══ Supplied information
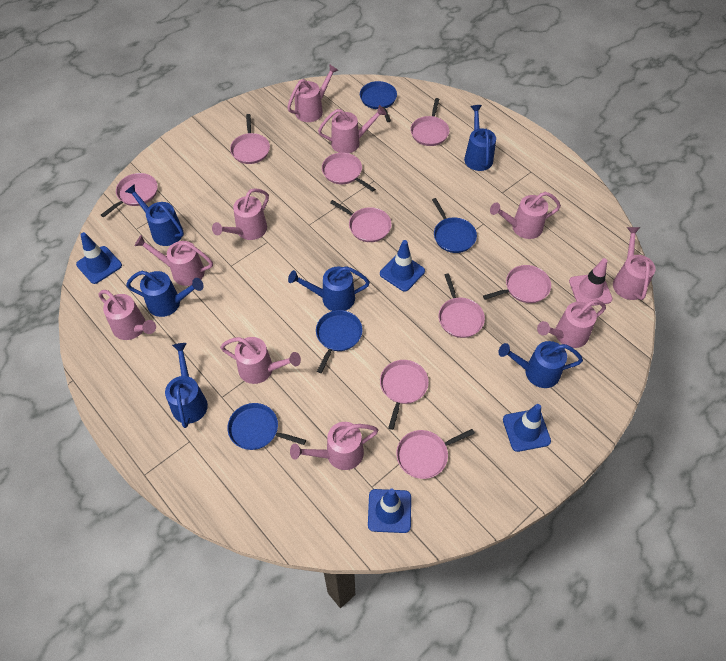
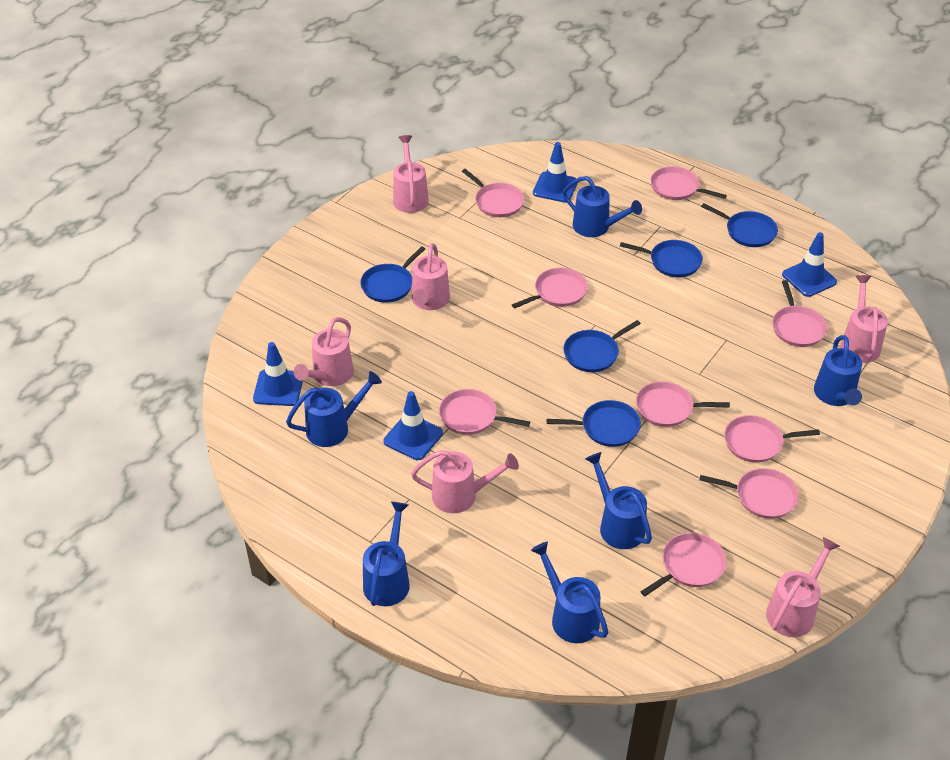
blue pan: 4 -> 5
pink traffic cone: 1 -> 0
pink watering can: 10 -> 6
════
Activity - Return the material exactly as it reads, though without the pictures it holds.

Solution to the exercise -
blue pan: 4 -> 5
pink traffic cone: 1 -> 0
pink watering can: 10 -> 6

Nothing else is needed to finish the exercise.